Write the lines below out exactly, dropping each picture.

[Material provided — start]

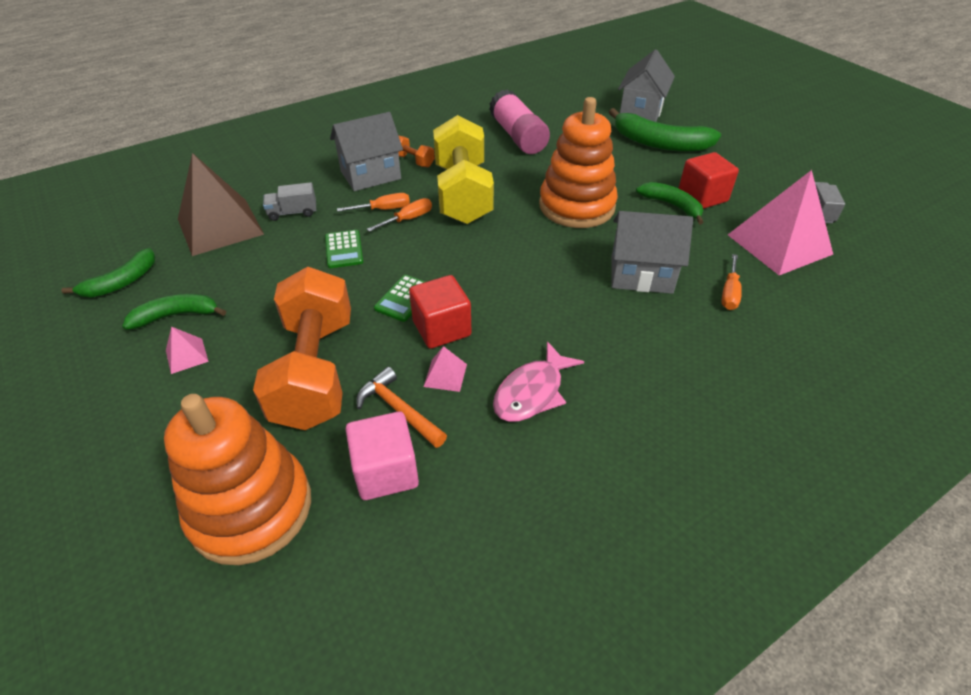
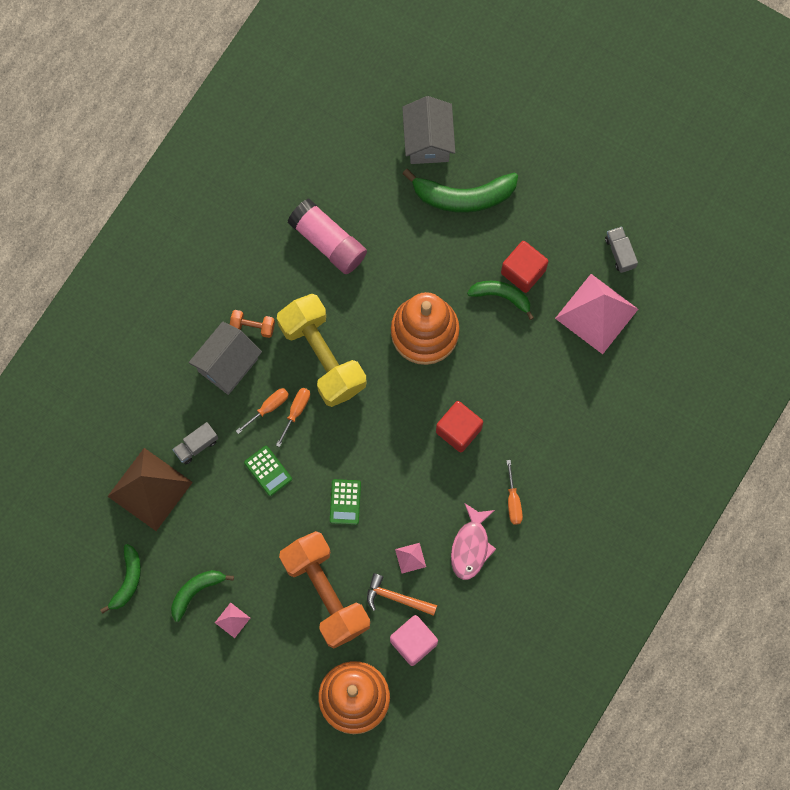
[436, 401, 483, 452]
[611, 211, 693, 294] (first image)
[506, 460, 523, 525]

[Material provided — finish]

Solution to the problem
[436, 401, 483, 452]
[611, 211, 693, 294] (first image)
[506, 460, 523, 525]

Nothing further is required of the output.